Data records -
______________________________

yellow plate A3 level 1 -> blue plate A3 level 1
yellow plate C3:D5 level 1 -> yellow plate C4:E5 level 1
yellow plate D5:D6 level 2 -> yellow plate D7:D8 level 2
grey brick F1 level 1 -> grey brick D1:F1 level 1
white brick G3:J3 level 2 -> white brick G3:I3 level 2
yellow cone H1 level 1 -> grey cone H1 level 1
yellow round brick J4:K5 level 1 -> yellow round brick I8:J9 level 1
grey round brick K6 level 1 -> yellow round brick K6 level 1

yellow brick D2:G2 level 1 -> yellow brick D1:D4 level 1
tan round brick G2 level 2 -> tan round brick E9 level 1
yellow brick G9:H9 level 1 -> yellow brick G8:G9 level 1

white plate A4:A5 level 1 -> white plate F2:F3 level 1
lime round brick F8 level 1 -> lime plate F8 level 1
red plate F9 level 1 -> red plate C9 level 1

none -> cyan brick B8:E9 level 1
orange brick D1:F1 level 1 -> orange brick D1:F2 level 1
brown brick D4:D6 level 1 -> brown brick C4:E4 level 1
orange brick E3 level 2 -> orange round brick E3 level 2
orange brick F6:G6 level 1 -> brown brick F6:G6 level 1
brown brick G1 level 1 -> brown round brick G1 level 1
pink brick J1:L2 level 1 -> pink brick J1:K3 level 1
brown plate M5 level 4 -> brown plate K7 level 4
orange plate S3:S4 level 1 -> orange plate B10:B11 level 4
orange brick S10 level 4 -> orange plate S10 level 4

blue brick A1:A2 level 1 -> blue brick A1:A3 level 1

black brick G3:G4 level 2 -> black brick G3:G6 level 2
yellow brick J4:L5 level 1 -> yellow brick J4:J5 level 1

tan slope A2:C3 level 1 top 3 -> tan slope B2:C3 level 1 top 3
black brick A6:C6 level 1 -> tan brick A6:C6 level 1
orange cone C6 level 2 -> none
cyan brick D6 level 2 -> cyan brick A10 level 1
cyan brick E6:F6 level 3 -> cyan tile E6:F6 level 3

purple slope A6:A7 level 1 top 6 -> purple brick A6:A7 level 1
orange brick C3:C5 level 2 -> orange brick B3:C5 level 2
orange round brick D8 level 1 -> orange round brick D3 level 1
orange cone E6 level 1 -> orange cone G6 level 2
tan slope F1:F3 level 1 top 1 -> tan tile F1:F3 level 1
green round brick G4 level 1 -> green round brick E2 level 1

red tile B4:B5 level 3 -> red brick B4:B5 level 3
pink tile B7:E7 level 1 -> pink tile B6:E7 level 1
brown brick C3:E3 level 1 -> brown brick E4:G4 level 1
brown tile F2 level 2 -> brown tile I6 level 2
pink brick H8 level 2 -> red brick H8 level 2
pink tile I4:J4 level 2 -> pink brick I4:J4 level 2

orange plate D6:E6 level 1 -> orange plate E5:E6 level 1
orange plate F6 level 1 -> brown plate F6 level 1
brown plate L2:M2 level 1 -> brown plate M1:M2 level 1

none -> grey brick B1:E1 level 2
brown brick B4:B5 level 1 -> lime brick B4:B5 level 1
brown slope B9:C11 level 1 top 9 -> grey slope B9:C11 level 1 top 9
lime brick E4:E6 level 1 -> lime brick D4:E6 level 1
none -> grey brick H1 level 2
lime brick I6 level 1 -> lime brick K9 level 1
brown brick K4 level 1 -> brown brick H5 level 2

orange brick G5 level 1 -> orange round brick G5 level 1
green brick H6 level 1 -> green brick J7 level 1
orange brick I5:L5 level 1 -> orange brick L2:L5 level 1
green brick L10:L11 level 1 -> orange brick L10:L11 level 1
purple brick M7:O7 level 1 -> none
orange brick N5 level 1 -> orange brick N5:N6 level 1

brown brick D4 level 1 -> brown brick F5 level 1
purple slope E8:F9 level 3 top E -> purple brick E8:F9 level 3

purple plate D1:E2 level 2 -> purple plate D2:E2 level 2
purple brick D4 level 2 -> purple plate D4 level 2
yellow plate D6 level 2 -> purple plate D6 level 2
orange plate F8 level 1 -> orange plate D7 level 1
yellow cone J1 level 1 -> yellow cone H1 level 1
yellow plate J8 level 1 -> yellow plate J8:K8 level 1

______________________________

Exercise instructions - The records above should be set down again word for word.

Exercise solution -
yellow plate A3 level 1 -> blue plate A3 level 1
yellow plate C3:D5 level 1 -> yellow plate C4:E5 level 1
yellow plate D5:D6 level 2 -> yellow plate D7:D8 level 2
grey brick F1 level 1 -> grey brick D1:F1 level 1
white brick G3:J3 level 2 -> white brick G3:I3 level 2
yellow cone H1 level 1 -> grey cone H1 level 1
yellow round brick J4:K5 level 1 -> yellow round brick I8:J9 level 1
grey round brick K6 level 1 -> yellow round brick K6 level 1

yellow brick D2:G2 level 1 -> yellow brick D1:D4 level 1
tan round brick G2 level 2 -> tan round brick E9 level 1
yellow brick G9:H9 level 1 -> yellow brick G8:G9 level 1

white plate A4:A5 level 1 -> white plate F2:F3 level 1
lime round brick F8 level 1 -> lime plate F8 level 1
red plate F9 level 1 -> red plate C9 level 1

none -> cyan brick B8:E9 level 1
orange brick D1:F1 level 1 -> orange brick D1:F2 level 1
brown brick D4:D6 level 1 -> brown brick C4:E4 level 1
orange brick E3 level 2 -> orange round brick E3 level 2
orange brick F6:G6 level 1 -> brown brick F6:G6 level 1
brown brick G1 level 1 -> brown round brick G1 level 1
pink brick J1:L2 level 1 -> pink brick J1:K3 level 1
brown plate M5 level 4 -> brown plate K7 level 4
orange plate S3:S4 level 1 -> orange plate B10:B11 level 4
orange brick S10 level 4 -> orange plate S10 level 4

blue brick A1:A2 level 1 -> blue brick A1:A3 level 1

black brick G3:G4 level 2 -> black brick G3:G6 level 2
yellow brick J4:L5 level 1 -> yellow brick J4:J5 level 1

tan slope A2:C3 level 1 top 3 -> tan slope B2:C3 level 1 top 3
black brick A6:C6 level 1 -> tan brick A6:C6 level 1
orange cone C6 level 2 -> none
cyan brick D6 level 2 -> cyan brick A10 level 1
cyan brick E6:F6 level 3 -> cyan tile E6:F6 level 3

purple slope A6:A7 level 1 top 6 -> purple brick A6:A7 level 1
orange brick C3:C5 level 2 -> orange brick B3:C5 level 2
orange round brick D8 level 1 -> orange round brick D3 level 1
orange cone E6 level 1 -> orange cone G6 level 2
tan slope F1:F3 level 1 top 1 -> tan tile F1:F3 level 1
green round brick G4 level 1 -> green round brick E2 level 1

red tile B4:B5 level 3 -> red brick B4:B5 level 3
pink tile B7:E7 level 1 -> pink tile B6:E7 level 1
brown brick C3:E3 level 1 -> brown brick E4:G4 level 1
brown tile F2 level 2 -> brown tile I6 level 2
pink brick H8 level 2 -> red brick H8 level 2
pink tile I4:J4 level 2 -> pink brick I4:J4 level 2

orange plate D6:E6 level 1 -> orange plate E5:E6 level 1
orange plate F6 level 1 -> brown plate F6 level 1
brown plate L2:M2 level 1 -> brown plate M1:M2 level 1

none -> grey brick B1:E1 level 2
brown brick B4:B5 level 1 -> lime brick B4:B5 level 1
brown slope B9:C11 level 1 top 9 -> grey slope B9:C11 level 1 top 9
lime brick E4:E6 level 1 -> lime brick D4:E6 level 1
none -> grey brick H1 level 2
lime brick I6 level 1 -> lime brick K9 level 1
brown brick K4 level 1 -> brown brick H5 level 2

orange brick G5 level 1 -> orange round brick G5 level 1
green brick H6 level 1 -> green brick J7 level 1
orange brick I5:L5 level 1 -> orange brick L2:L5 level 1
green brick L10:L11 level 1 -> orange brick L10:L11 level 1
purple brick M7:O7 level 1 -> none
orange brick N5 level 1 -> orange brick N5:N6 level 1

brown brick D4 level 1 -> brown brick F5 level 1
purple slope E8:F9 level 3 top E -> purple brick E8:F9 level 3

purple plate D1:E2 level 2 -> purple plate D2:E2 level 2
purple brick D4 level 2 -> purple plate D4 level 2
yellow plate D6 level 2 -> purple plate D6 level 2
orange plate F8 level 1 -> orange plate D7 level 1
yellow cone J1 level 1 -> yellow cone H1 level 1
yellow plate J8 level 1 -> yellow plate J8:K8 level 1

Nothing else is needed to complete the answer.